(GIVEN INFORMATION)
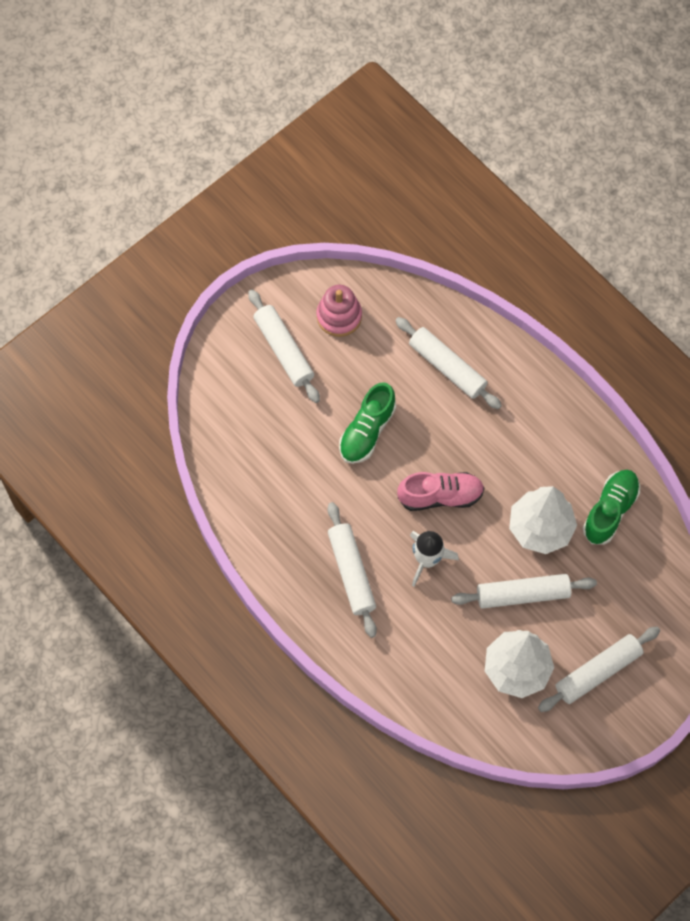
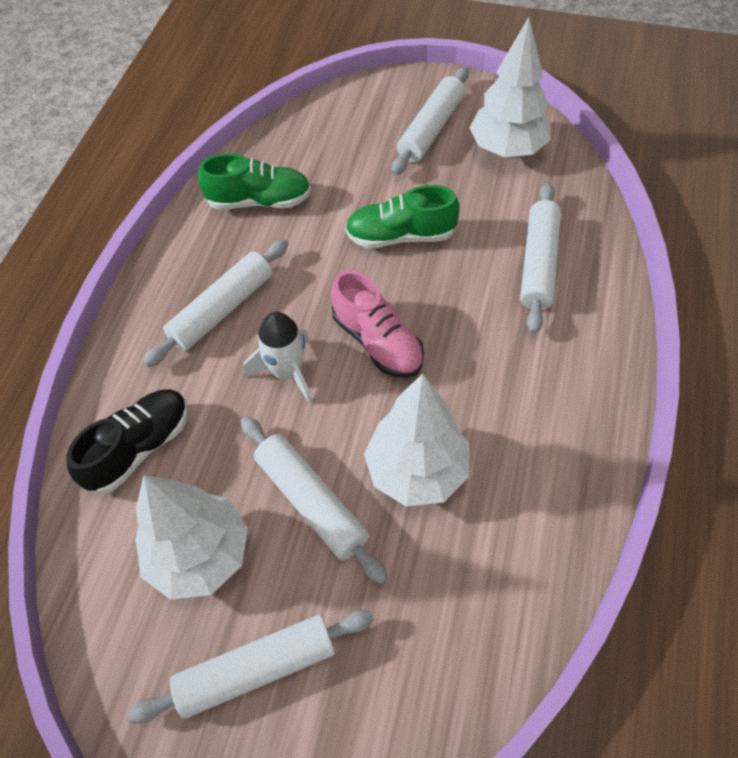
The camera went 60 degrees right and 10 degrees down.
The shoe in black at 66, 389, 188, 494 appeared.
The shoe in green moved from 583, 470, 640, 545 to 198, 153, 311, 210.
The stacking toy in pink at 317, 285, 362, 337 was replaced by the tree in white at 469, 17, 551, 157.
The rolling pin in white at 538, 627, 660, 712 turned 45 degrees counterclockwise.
(End GIVEN INFORMATION)
Retype the lines above without alteration. The first is the one containing "The shoe in green", and the last is the final line of the data.

The shoe in green moved from 583, 470, 640, 545 to 198, 153, 311, 210.
The stacking toy in pink at 317, 285, 362, 337 was replaced by the tree in white at 469, 17, 551, 157.
The rolling pin in white at 538, 627, 660, 712 turned 45 degrees counterclockwise.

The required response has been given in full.